Required action: Which lines in the listing below contain the word "Question"? Copy each of them.

(Source records)
....

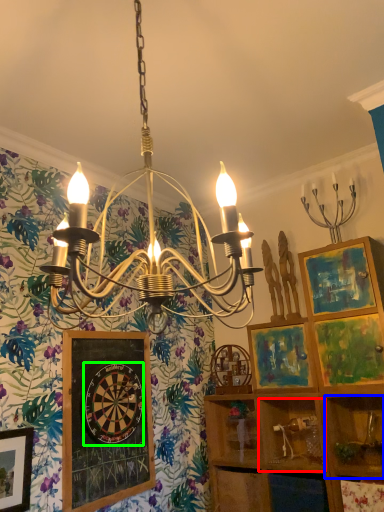
Question: Based on their relative distances, which object is farther from cabinet (highlighted by a red box)? Choose from shelf (highlighted by a blue box) and design (highlighted by a green box).

Choices:
 (A) shelf
 (B) design

Answer: (B)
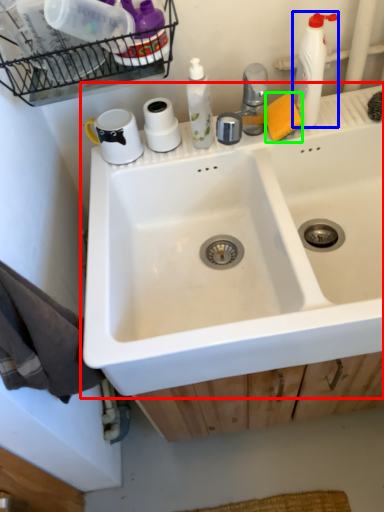
Question: Which object is positioned farthest from sink (highlighted by a red box)? Select from cleaning product (highlighted by a blue box) and soap (highlighted by a green box).

Choices:
 (A) cleaning product
 (B) soap

Answer: (A)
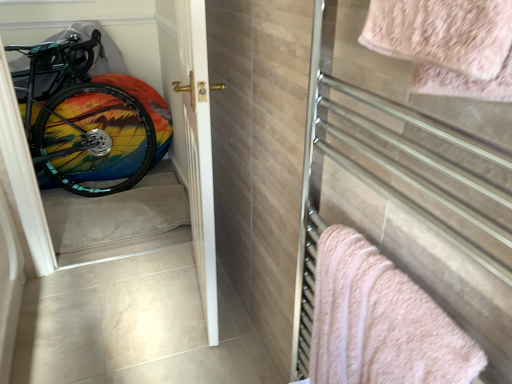
Question: Considering the positions of point (179, 203) and point (200, 114), is point (179, 203) closer or farther from the camera than point (200, 114)?

Choices:
 (A) closer
 (B) farther

Answer: (B)

Question: Is carpeted stairwell at left in front of or behind white glossy door at center in the image?

Choices:
 (A) behind
 (B) front

Answer: (A)

Question: Estimate the real-world distances between objects in this image. Which object is closer to the rainbow painted bicycle wheel at left?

....

Solved exercise:
Question: Based on their relative distances, which object is farther from cabinet (highlighted by a red box)? Choose from shelf (highlighted by a blue box) and design (highlighted by a green box).
Question: Which object is positioned farthest from sink (highlighted by a red box)? Select from cleaning product (highlighted by a blue box) and soap (highlighted by a green box).
Question: Considering the positions of point (179, 203) and point (200, 114), is point (179, 203) closer or farther from the camera than point (200, 114)?
Question: Is carpeted stairwell at left in front of or behind white glossy door at center in the image?
Question: Estimate the real-world distances between objects in this image. Which object is closer to the rainbow painted bicycle wheel at left?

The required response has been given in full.